◆ **DATASET RECORDS**:
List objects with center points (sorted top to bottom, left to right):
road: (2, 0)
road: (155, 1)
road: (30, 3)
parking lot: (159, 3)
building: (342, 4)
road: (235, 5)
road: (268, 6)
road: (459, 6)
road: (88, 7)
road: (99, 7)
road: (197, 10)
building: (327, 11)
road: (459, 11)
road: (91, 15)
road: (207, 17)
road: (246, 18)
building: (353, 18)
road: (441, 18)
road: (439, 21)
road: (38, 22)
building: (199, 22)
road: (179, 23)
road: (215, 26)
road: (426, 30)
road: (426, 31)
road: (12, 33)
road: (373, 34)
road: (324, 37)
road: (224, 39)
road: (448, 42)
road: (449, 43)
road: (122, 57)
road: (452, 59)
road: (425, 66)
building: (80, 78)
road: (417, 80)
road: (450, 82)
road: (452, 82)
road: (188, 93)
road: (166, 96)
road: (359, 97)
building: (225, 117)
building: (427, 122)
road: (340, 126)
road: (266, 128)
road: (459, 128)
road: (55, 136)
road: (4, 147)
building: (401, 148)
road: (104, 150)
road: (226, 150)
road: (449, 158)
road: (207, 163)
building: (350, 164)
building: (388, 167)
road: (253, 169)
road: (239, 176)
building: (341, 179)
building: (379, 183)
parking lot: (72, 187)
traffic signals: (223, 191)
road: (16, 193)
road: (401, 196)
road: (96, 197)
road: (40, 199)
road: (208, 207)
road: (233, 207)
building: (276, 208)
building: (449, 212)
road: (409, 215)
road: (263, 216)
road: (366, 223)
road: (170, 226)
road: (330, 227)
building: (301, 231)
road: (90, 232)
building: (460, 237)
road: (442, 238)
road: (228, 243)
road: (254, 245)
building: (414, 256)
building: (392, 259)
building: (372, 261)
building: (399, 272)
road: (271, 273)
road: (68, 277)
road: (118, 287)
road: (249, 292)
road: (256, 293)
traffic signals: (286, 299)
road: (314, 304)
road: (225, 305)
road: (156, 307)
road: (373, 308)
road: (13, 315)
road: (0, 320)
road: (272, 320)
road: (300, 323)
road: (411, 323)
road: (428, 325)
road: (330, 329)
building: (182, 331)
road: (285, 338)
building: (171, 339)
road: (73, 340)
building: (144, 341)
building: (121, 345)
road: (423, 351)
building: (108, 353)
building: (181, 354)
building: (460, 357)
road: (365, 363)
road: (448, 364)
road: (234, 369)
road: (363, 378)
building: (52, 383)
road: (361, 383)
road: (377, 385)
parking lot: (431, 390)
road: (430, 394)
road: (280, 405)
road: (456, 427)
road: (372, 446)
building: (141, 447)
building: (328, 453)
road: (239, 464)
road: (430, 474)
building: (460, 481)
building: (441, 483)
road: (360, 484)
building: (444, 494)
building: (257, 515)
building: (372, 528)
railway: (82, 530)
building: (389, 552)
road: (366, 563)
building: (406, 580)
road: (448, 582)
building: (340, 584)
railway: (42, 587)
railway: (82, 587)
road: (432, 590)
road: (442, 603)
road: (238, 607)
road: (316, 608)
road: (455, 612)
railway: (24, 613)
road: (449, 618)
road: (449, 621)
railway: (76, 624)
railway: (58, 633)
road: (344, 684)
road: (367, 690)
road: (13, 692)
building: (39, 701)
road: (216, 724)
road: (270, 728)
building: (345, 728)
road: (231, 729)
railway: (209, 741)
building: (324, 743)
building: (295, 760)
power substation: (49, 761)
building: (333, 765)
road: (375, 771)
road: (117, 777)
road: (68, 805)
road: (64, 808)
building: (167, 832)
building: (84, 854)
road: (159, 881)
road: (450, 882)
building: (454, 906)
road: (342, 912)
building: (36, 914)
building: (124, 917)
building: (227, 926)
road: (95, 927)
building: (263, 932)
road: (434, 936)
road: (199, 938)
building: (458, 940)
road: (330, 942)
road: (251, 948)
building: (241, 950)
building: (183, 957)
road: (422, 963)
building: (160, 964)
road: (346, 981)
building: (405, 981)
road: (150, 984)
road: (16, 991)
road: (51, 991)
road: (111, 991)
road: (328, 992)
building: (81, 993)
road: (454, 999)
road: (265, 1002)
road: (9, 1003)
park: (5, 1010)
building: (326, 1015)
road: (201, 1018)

◆ **AIM OF THE EXERCISE**: Copy each line of the records above that carries the word "traffic".

◆ **EXERCISE SOLUTION**:
traffic signals: (223, 191)
traffic signals: (286, 299)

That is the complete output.